Prompt: Please copy out the entries exactly, skipping any pictures.

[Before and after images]
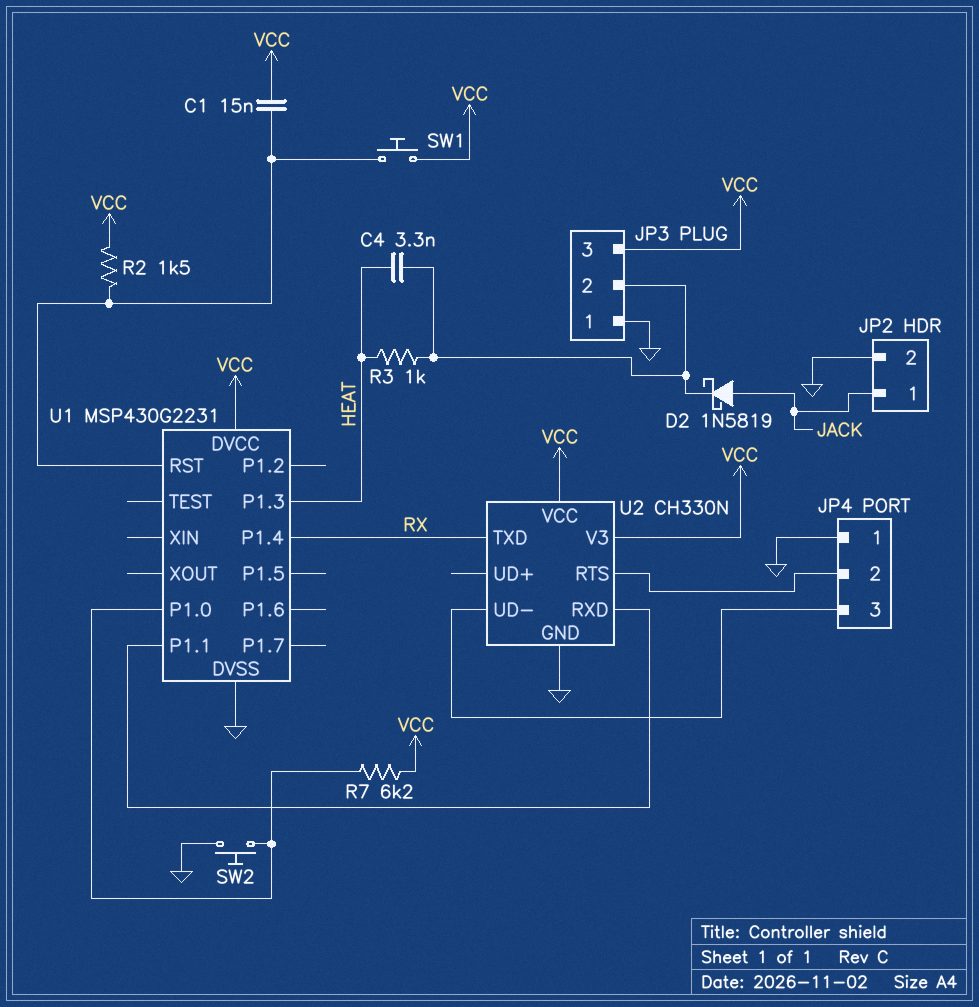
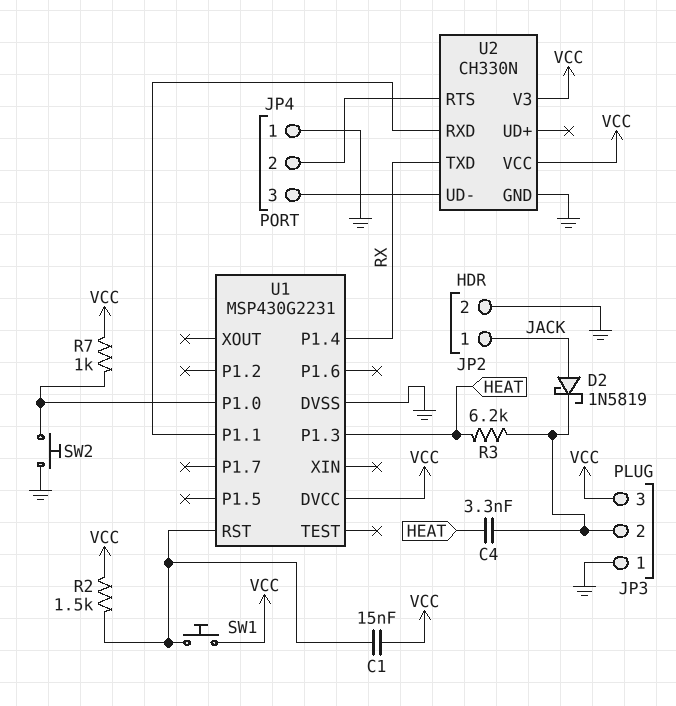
R3: 1k (HEAT, JP3/2) -> 6.2k (HEAT, JP3/2)
R7: 6.2k (U1/P1.0, VCC) -> 1k (U1/P1.0, VCC)

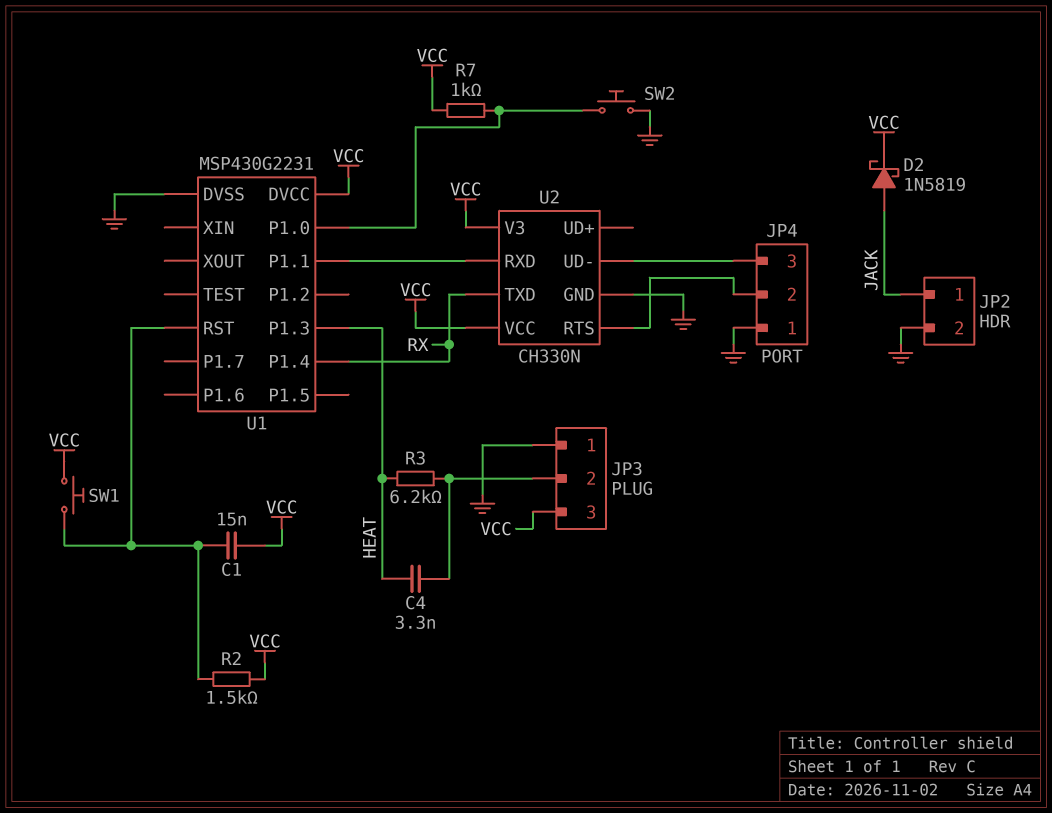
D2: schottky 1N5819 (A JACK, K JP3/2) -> schottky 1N5819 (A JACK, K VCC)

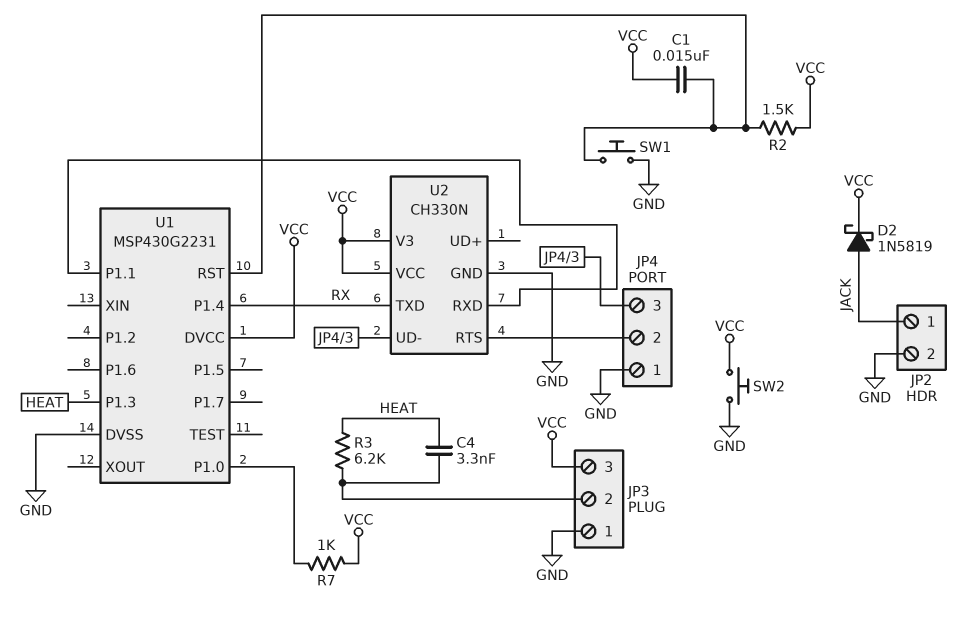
SW1: button (U1/RST, VCC) -> button (GND, U1/RST)
SW2: button (GND, U1/P1.0) -> button (GND, VCC)

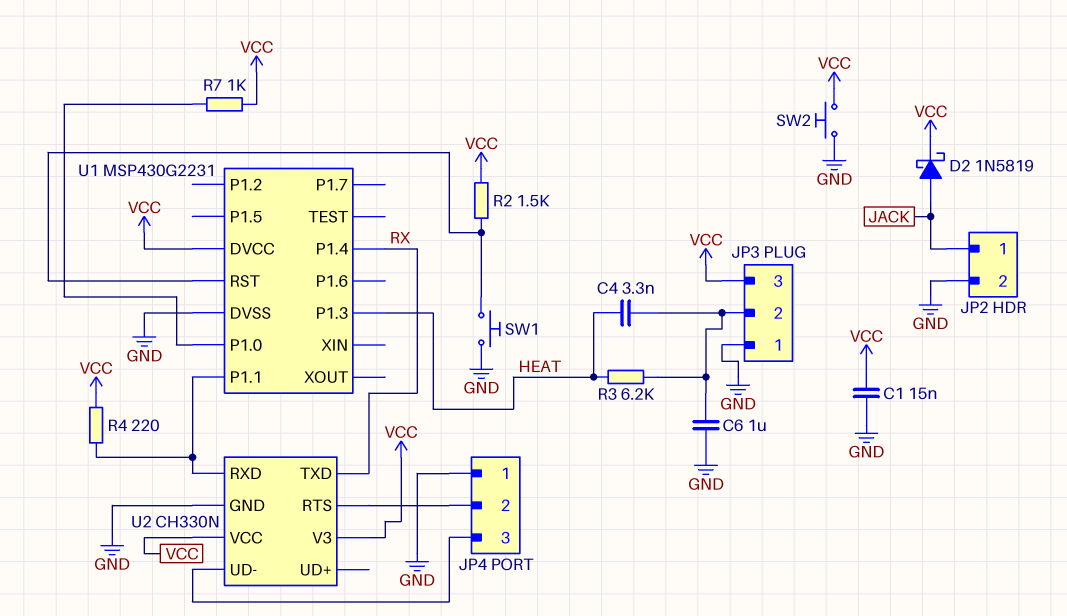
C1: 15nF (U1/RST, VCC) -> 15nF (GND, VCC)
C6: none -> 1uF (GND, JP3/2)
R4: none -> 220 (U1/P1.1, VCC)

Result for this task:
R3: 1k (HEAT, JP3/2) -> 6.2k (HEAT, JP3/2)
R7: 6.2k (U1/P1.0, VCC) -> 1k (U1/P1.0, VCC)

D2: schottky 1N5819 (A JACK, K JP3/2) -> schottky 1N5819 (A JACK, K VCC)

SW1: button (U1/RST, VCC) -> button (GND, U1/RST)
SW2: button (GND, U1/P1.0) -> button (GND, VCC)

C1: 15nF (U1/RST, VCC) -> 15nF (GND, VCC)
C6: none -> 1uF (GND, JP3/2)
R4: none -> 220 (U1/P1.1, VCC)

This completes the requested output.